◆ **PROBLEM TO WORK ON**: Lines from the one with "Someone put down" through the end of the records, and no others, are what the answer should contain, copied exactly; please keep pictures out.

*** INFORMATION SHOWN Section Begins ***

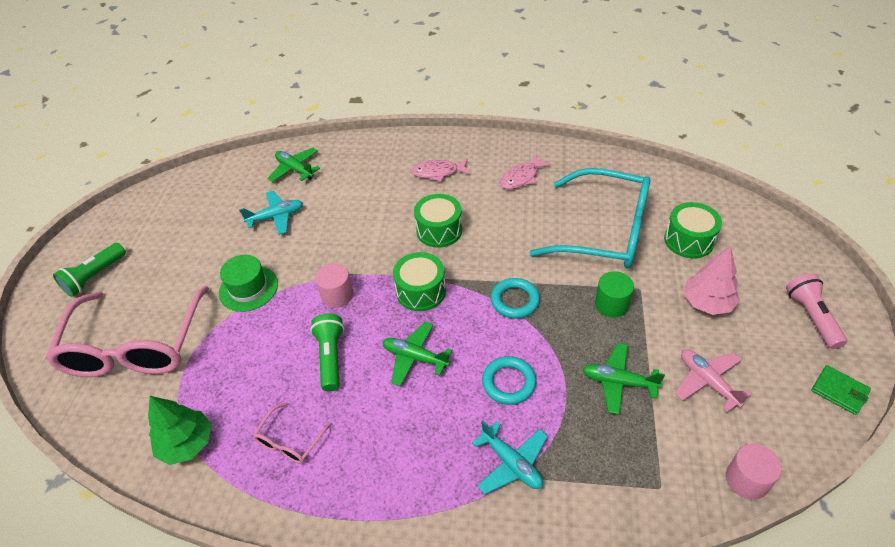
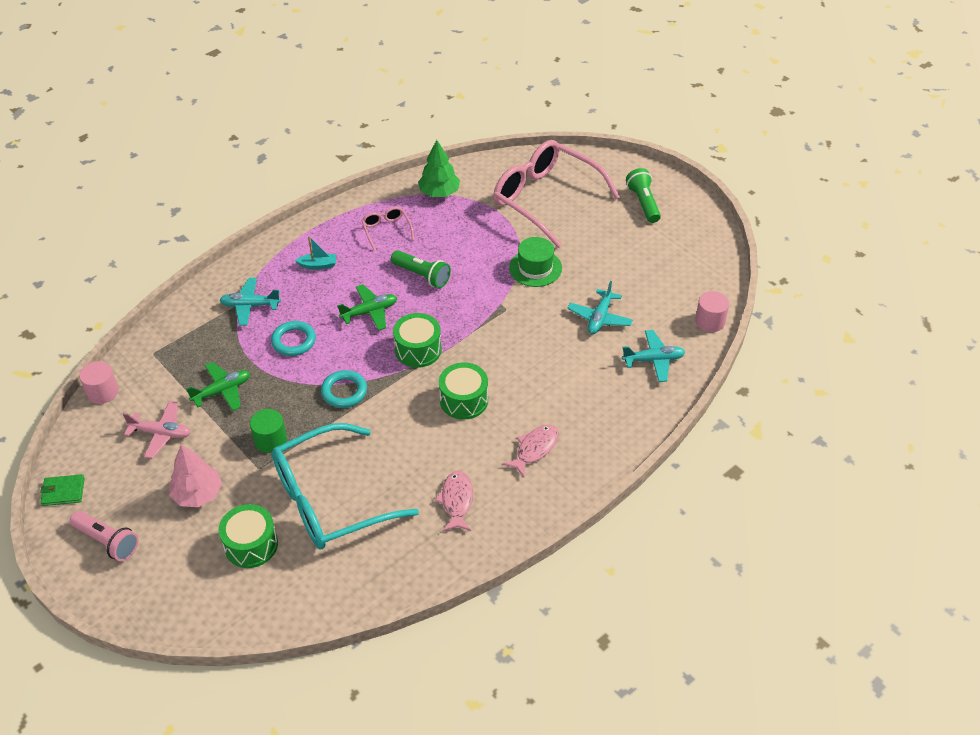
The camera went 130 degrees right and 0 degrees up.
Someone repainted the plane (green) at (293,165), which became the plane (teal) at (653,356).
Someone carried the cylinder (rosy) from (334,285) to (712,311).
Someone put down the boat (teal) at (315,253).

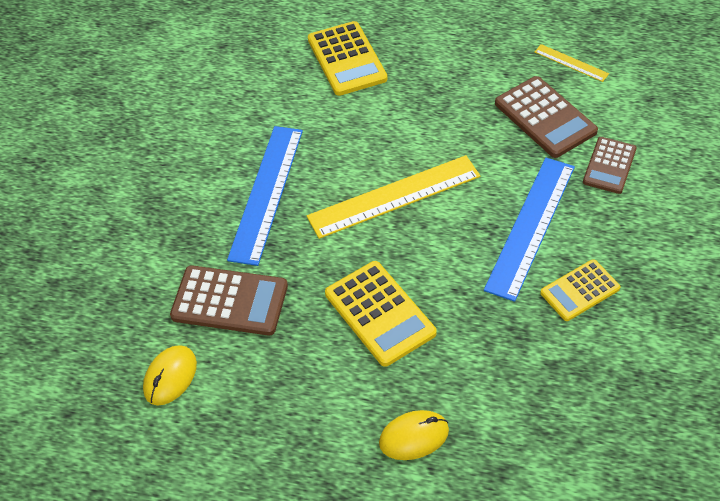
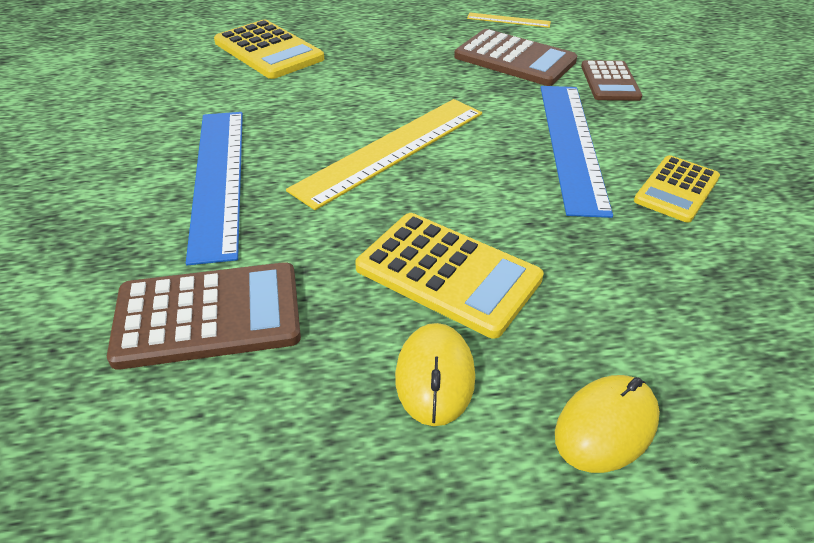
The camera went 25 degrees left and 10 degrees down.
Someone carried the PC mouse (golden) from (170,375) to (435,374).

*** INFORMATION SHOWN Section Ends ***

◆ **YOUR SOLUTION**:
Someone put down the boat (teal) at (315,253).

The camera went 25 degrees left and 10 degrees down.
Someone carried the PC mouse (golden) from (170,375) to (435,374).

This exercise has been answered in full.